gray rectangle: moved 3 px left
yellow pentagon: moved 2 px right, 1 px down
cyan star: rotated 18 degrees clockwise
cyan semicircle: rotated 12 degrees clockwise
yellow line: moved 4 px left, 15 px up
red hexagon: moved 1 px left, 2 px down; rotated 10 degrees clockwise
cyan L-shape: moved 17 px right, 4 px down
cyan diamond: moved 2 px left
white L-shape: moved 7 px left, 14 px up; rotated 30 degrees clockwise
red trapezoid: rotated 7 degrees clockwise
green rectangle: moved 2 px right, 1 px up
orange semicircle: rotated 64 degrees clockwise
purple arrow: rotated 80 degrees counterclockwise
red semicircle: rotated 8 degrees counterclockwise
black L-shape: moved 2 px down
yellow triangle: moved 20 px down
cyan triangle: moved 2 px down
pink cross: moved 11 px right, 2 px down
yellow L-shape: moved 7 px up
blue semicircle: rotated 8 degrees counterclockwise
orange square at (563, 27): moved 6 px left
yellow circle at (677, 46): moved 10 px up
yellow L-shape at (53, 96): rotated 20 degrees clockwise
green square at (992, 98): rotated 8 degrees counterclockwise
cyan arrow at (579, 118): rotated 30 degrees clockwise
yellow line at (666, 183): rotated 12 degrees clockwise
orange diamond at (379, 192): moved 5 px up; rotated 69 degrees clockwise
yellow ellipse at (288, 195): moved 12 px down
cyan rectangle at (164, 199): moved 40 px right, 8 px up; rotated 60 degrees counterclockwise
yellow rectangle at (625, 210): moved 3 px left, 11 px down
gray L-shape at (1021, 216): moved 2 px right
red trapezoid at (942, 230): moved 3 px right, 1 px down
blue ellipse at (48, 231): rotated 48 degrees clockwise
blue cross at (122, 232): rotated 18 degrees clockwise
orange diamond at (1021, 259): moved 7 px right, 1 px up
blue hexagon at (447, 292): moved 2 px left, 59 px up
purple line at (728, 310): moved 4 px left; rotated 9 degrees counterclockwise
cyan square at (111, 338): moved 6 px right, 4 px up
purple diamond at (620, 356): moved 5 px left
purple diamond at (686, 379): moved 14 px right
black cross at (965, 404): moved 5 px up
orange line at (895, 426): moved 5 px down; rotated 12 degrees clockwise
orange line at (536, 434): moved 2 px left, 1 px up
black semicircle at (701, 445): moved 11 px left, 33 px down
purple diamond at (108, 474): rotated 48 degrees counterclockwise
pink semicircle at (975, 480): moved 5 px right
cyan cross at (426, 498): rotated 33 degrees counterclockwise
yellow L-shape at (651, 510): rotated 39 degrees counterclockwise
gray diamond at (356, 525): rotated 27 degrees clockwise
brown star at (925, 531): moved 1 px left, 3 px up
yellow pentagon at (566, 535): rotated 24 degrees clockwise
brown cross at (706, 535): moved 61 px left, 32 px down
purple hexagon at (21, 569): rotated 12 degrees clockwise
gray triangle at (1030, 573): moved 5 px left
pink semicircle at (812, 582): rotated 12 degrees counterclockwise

□ □ □ □

▸ **About this exercise**
Reproducing the whole listing above is not the task. Copy exactly only the lines from the one with "cyan triangle: moved 2 px down" to the one with "orange diamond at (379, 192): moved", both kept.

▸ **Solution**
cyan triangle: moved 2 px down
pink cross: moved 11 px right, 2 px down
yellow L-shape: moved 7 px up
blue semicircle: rotated 8 degrees counterclockwise
orange square at (563, 27): moved 6 px left
yellow circle at (677, 46): moved 10 px up
yellow L-shape at (53, 96): rotated 20 degrees clockwise
green square at (992, 98): rotated 8 degrees counterclockwise
cyan arrow at (579, 118): rotated 30 degrees clockwise
yellow line at (666, 183): rotated 12 degrees clockwise
orange diamond at (379, 192): moved 5 px up; rotated 69 degrees clockwise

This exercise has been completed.